Search the records for the word "button" and copy each line in which it appears.

Items listed in a dataset:
----

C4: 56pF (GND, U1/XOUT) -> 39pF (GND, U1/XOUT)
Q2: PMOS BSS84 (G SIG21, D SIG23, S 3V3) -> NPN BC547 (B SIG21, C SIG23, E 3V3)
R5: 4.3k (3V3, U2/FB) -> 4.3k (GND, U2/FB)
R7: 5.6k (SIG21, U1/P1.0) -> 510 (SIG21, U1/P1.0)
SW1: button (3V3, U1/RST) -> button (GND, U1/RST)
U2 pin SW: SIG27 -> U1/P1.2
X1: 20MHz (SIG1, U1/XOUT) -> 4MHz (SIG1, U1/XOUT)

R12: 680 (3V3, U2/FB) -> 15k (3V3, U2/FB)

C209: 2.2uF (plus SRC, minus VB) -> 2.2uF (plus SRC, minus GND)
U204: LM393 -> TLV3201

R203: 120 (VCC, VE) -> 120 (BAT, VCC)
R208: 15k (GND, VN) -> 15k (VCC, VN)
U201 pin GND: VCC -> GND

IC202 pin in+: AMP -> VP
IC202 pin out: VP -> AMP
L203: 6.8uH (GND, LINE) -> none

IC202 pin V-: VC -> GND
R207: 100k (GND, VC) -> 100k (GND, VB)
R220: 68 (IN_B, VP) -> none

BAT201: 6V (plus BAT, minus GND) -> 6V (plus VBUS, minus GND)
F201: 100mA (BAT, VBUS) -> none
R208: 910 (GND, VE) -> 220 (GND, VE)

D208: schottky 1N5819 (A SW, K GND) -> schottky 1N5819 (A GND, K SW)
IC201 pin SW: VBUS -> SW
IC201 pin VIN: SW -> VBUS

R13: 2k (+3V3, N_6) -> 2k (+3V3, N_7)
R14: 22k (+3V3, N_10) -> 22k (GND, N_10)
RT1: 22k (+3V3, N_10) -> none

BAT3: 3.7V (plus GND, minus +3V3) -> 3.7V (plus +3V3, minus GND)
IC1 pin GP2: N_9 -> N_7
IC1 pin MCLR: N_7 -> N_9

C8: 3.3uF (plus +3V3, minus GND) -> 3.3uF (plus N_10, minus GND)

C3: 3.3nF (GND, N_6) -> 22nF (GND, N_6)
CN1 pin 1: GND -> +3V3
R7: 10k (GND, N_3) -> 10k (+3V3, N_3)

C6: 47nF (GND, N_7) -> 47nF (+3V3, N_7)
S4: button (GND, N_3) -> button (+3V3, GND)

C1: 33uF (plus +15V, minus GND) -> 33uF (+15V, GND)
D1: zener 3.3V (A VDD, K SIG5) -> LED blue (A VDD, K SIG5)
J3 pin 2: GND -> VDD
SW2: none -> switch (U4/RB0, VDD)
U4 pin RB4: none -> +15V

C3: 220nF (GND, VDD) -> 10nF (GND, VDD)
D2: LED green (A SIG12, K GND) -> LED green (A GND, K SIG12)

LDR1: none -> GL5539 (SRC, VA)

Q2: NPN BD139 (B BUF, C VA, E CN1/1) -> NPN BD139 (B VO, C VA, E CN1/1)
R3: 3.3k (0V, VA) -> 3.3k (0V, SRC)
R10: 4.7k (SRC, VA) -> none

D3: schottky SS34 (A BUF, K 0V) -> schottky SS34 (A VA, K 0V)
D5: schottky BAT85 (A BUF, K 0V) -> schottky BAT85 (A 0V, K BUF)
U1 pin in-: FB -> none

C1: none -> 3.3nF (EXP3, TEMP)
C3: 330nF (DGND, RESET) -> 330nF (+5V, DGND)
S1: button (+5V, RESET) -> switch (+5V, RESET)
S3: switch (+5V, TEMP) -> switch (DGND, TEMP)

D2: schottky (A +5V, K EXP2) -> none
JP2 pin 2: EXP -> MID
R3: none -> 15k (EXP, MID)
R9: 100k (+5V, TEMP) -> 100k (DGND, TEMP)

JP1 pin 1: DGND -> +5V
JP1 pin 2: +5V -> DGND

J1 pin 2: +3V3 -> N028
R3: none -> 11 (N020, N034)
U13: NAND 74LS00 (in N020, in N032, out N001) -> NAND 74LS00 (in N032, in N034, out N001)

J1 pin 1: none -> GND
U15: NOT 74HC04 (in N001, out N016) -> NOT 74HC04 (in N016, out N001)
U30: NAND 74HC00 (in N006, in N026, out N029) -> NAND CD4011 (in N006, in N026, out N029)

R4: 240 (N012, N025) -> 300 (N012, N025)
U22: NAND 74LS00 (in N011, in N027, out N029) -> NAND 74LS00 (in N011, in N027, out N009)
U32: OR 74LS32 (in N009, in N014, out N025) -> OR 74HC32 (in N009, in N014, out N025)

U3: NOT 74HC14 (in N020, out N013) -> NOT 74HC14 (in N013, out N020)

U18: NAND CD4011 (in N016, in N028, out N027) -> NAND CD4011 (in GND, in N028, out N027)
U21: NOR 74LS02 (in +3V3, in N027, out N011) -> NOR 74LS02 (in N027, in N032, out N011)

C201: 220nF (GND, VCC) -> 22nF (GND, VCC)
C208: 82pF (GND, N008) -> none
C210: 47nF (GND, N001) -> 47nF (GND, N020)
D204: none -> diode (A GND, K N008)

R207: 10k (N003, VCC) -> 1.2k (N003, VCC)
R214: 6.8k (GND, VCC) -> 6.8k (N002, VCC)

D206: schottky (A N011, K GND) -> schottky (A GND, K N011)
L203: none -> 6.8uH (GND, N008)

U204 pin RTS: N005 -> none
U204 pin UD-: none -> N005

----

#### [Output for this task]
SW1: button (3V3, U1/RST) -> button (GND, U1/RST)
S4: button (GND, N_3) -> button (+3V3, GND)
S1: button (+5V, RESET) -> switch (+5V, RESET)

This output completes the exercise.